START AVAILABLE DATA

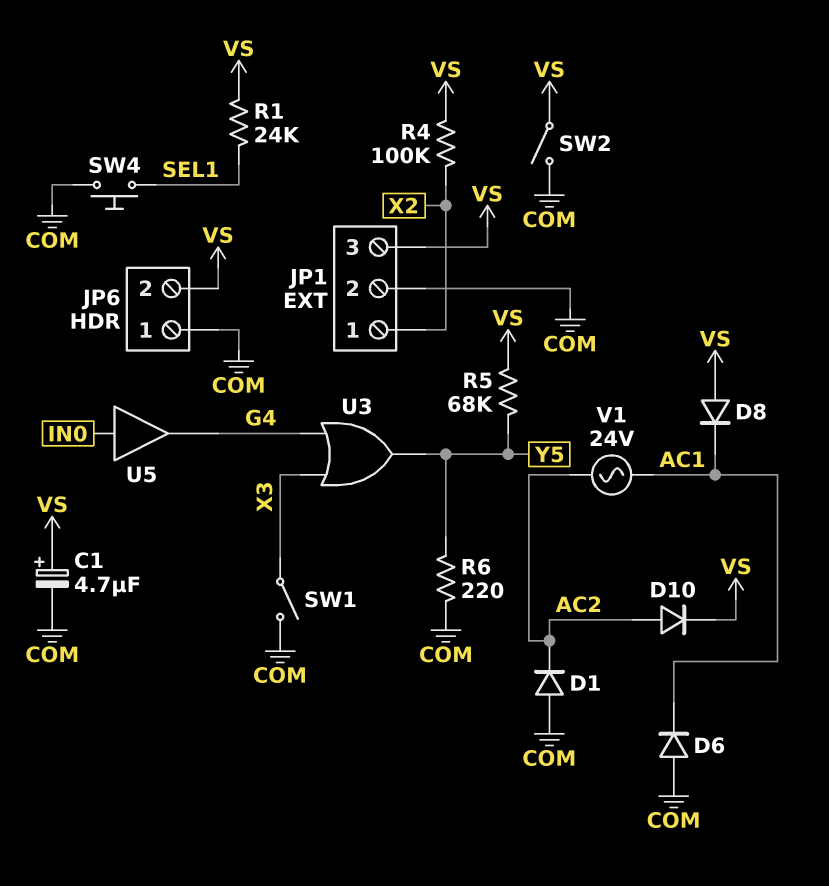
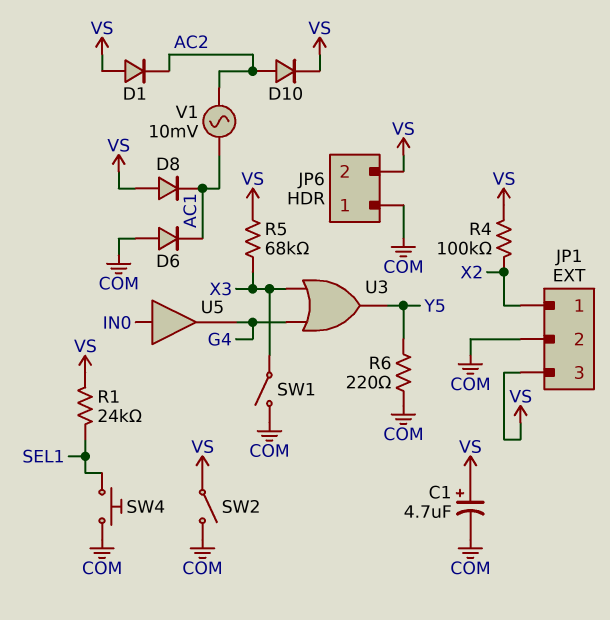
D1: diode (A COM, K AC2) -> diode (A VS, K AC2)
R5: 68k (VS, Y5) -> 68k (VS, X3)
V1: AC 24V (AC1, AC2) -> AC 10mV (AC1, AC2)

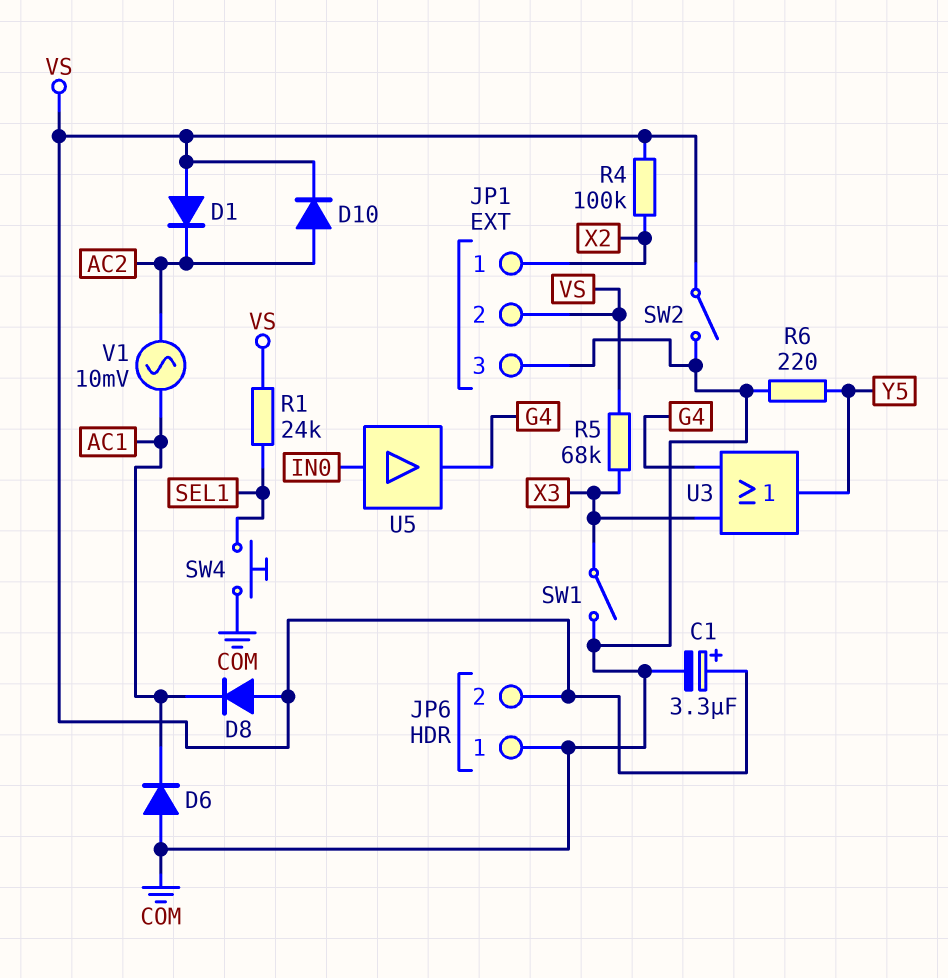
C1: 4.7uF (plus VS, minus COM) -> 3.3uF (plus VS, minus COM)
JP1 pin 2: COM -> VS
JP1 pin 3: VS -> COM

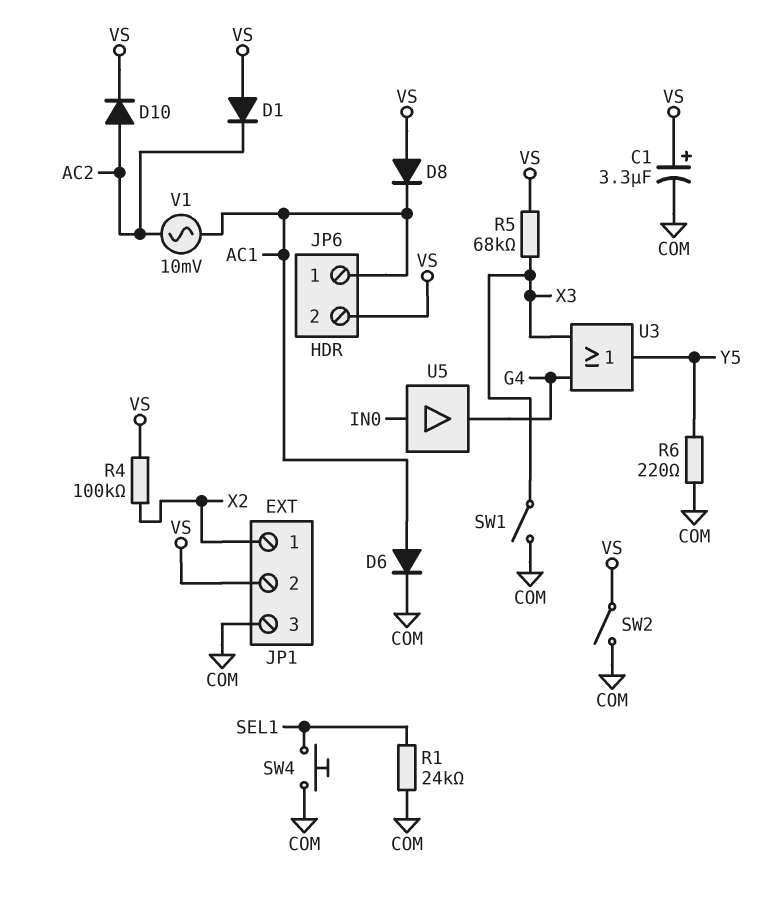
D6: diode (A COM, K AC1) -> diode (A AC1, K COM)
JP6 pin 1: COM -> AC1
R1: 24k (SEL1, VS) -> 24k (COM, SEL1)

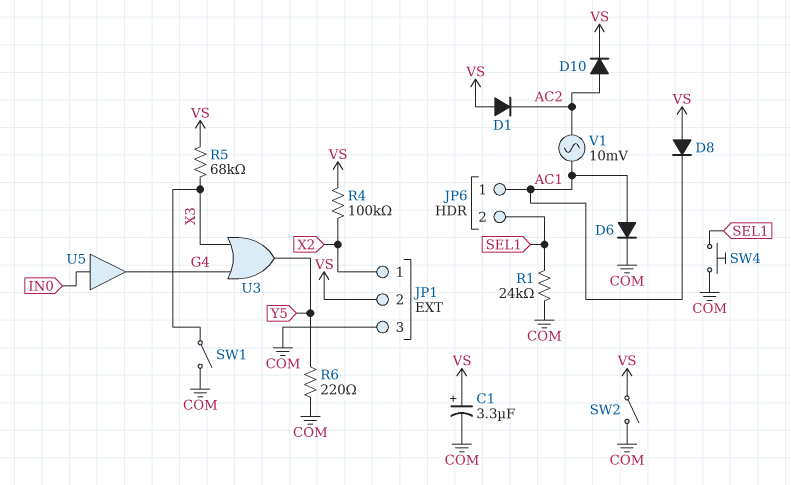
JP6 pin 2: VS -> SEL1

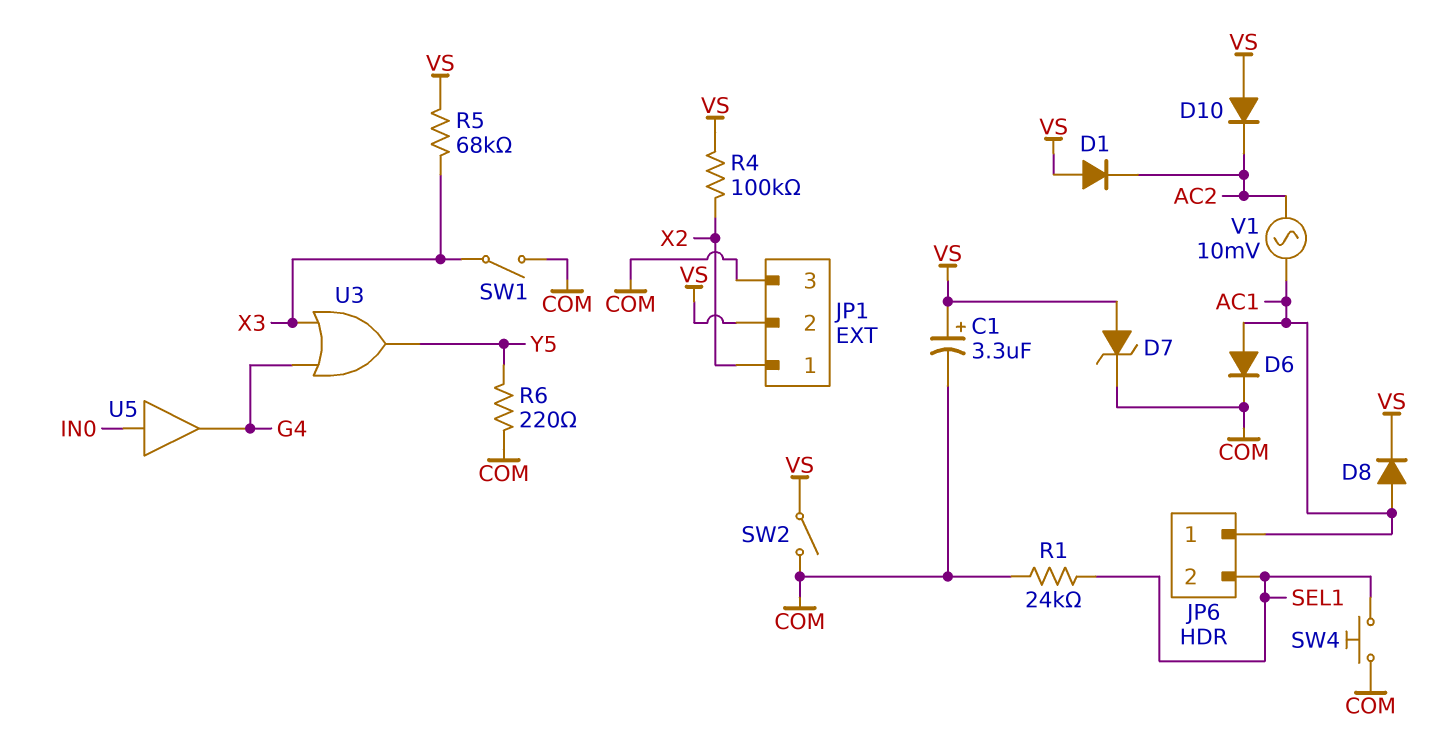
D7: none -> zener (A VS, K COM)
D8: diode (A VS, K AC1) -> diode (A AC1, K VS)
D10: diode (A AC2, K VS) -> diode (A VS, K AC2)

END AVAILABLE DATA

Please print all the lines above exactly as given and leave out every picture.

## ANSWER BOX
D1: diode (A COM, K AC2) -> diode (A VS, K AC2)
R5: 68k (VS, Y5) -> 68k (VS, X3)
V1: AC 24V (AC1, AC2) -> AC 10mV (AC1, AC2)

C1: 4.7uF (plus VS, minus COM) -> 3.3uF (plus VS, minus COM)
JP1 pin 2: COM -> VS
JP1 pin 3: VS -> COM

D6: diode (A COM, K AC1) -> diode (A AC1, K COM)
JP6 pin 1: COM -> AC1
R1: 24k (SEL1, VS) -> 24k (COM, SEL1)

JP6 pin 2: VS -> SEL1

D7: none -> zener (A VS, K COM)
D8: diode (A VS, K AC1) -> diode (A AC1, K VS)
D10: diode (A AC2, K VS) -> diode (A VS, K AC2)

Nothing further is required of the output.